=== INFORMATION GIVEN ===
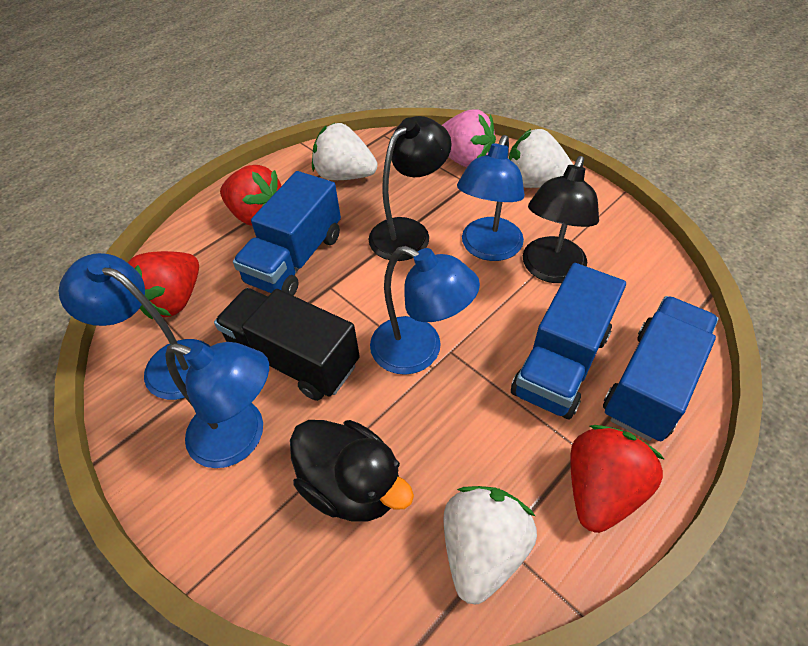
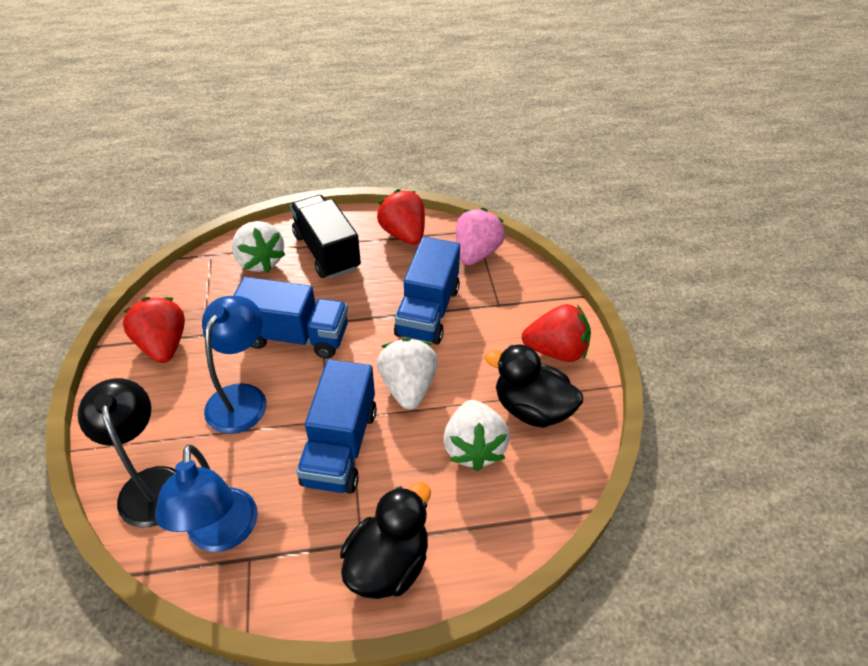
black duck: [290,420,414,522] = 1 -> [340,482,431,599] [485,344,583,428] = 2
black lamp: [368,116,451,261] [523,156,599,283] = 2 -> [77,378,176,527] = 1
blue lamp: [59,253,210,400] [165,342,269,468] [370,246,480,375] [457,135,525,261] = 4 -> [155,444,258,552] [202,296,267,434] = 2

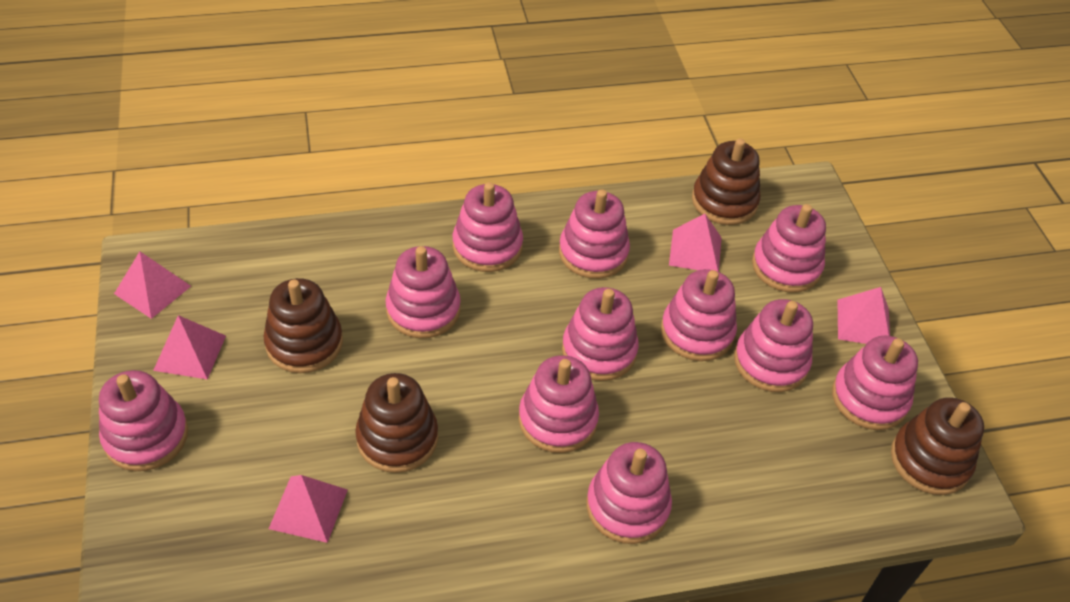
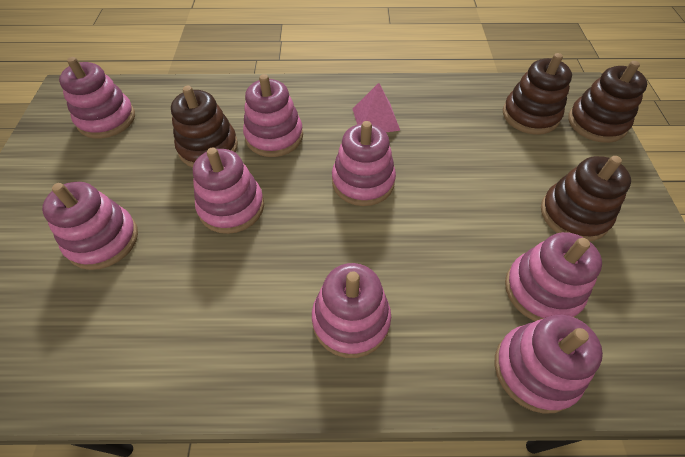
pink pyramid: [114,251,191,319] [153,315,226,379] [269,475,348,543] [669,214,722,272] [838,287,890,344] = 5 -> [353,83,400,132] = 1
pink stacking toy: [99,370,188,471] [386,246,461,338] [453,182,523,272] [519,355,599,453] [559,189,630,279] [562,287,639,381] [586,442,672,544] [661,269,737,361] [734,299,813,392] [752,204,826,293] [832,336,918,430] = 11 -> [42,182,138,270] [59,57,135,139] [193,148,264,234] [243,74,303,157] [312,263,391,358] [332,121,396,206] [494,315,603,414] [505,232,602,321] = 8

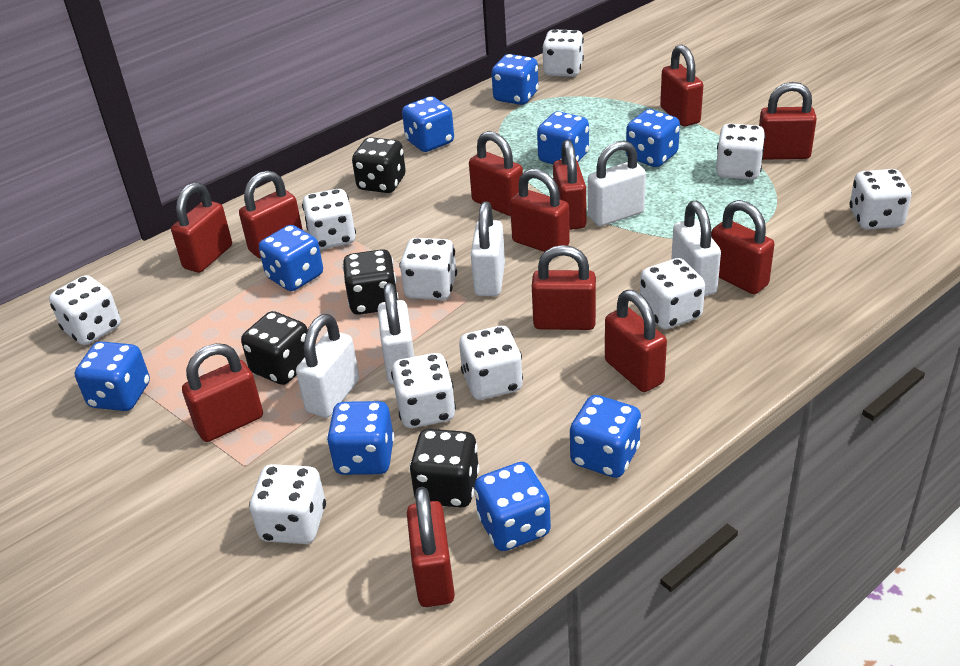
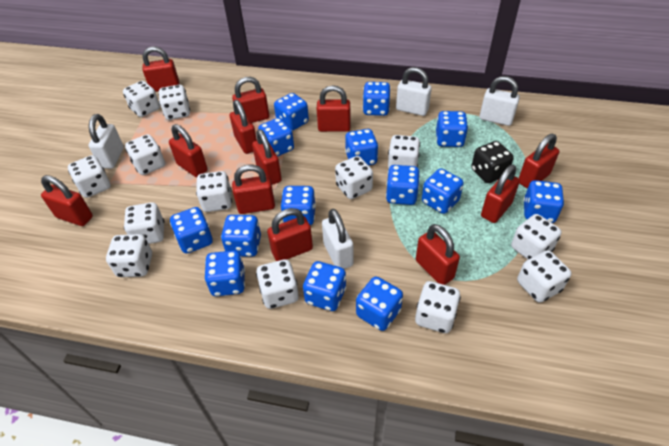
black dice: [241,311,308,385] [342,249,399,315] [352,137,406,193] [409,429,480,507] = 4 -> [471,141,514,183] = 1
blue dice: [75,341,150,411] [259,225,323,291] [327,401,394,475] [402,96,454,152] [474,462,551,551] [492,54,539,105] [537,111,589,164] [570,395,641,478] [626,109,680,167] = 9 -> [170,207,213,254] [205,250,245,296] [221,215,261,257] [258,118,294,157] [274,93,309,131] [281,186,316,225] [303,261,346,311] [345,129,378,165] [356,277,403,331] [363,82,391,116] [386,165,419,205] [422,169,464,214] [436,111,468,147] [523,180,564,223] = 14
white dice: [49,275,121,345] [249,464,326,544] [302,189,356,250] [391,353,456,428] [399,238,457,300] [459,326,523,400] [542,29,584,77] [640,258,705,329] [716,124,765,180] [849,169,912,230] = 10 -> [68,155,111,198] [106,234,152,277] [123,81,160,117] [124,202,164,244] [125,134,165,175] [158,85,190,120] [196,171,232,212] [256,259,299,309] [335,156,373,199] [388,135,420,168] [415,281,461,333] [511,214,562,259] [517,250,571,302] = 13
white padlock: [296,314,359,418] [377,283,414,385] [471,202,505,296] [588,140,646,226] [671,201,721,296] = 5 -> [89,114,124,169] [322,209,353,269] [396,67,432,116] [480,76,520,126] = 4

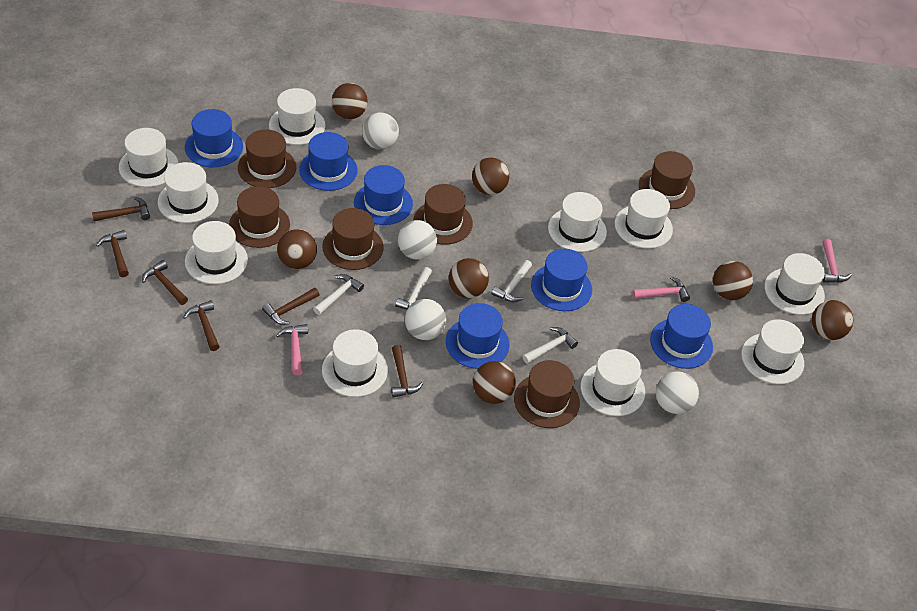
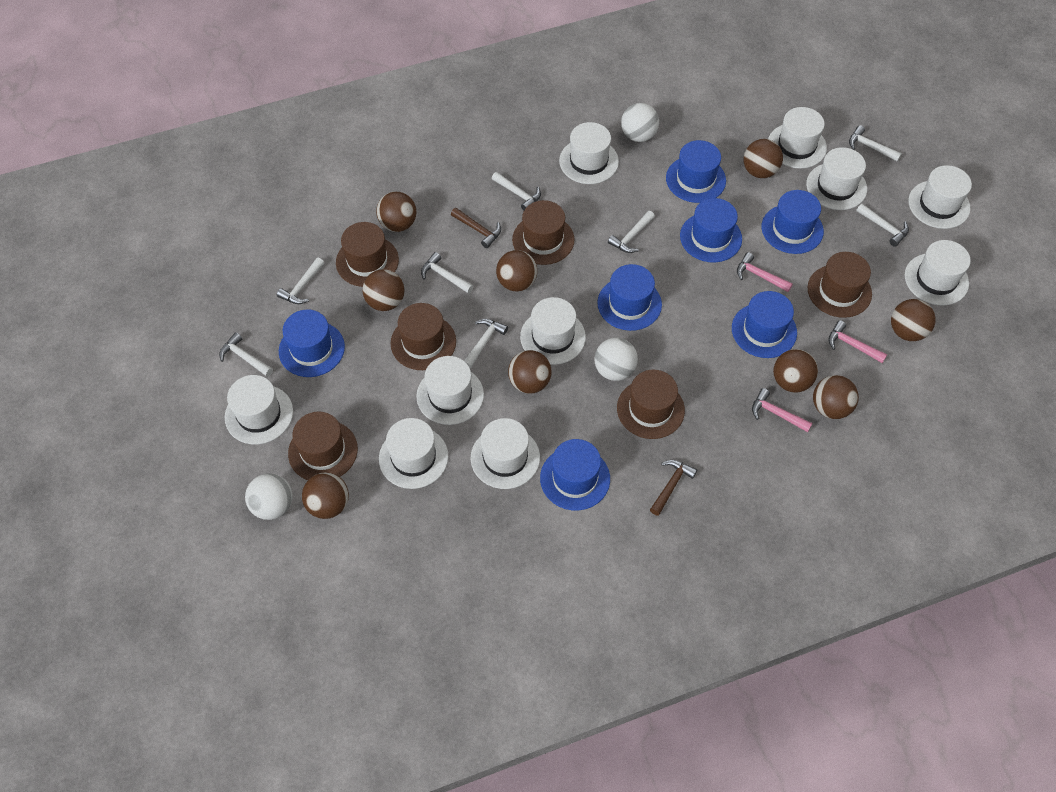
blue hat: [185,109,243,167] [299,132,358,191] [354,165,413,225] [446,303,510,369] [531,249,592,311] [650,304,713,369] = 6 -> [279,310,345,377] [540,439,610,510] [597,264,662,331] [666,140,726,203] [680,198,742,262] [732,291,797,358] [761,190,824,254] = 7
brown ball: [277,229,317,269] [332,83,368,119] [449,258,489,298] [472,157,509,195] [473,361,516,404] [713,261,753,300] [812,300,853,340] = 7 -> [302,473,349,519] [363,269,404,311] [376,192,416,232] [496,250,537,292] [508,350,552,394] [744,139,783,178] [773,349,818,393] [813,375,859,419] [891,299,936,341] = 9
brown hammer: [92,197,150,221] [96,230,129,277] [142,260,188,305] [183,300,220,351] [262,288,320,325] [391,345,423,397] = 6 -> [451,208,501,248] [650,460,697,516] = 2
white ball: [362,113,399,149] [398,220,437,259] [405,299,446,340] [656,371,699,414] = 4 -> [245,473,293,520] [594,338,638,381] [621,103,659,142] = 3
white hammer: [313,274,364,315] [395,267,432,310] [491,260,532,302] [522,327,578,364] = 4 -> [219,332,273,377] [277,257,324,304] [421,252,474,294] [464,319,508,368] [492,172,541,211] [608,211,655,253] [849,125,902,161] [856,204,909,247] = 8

=== WORK TO BE COMPLETED ===
From the records above, give again only the part that opens with the line containing "pink stacking toy: [99,370,188,471]" and closes with the line containing "black dice: [241,311,308,385]". Keep both ends but drop the pictures.

=== RESPONSE TO THE TASK ===
pink stacking toy: [99,370,188,471] [386,246,461,338] [453,182,523,272] [519,355,599,453] [559,189,630,279] [562,287,639,381] [586,442,672,544] [661,269,737,361] [734,299,813,392] [752,204,826,293] [832,336,918,430] = 11 -> [42,182,138,270] [59,57,135,139] [193,148,264,234] [243,74,303,157] [312,263,391,358] [332,121,396,206] [494,315,603,414] [505,232,602,321] = 8

black dice: [241,311,308,385] [342,249,399,315] [352,137,406,193] [409,429,480,507] = 4 -> [471,141,514,183] = 1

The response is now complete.